» **Task to complete**
Search the entries for lines with the string "degrees" and say how many there are, giving only the number.

» **Scene comparison data**
....

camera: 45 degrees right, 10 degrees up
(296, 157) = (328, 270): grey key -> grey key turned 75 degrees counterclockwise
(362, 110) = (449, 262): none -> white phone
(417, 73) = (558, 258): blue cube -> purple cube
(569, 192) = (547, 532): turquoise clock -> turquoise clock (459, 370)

....

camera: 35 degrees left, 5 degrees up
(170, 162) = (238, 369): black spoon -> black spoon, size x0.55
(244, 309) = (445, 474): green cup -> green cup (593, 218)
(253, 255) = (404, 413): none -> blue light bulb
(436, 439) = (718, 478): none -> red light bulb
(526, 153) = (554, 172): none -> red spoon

....

» **Output below**
3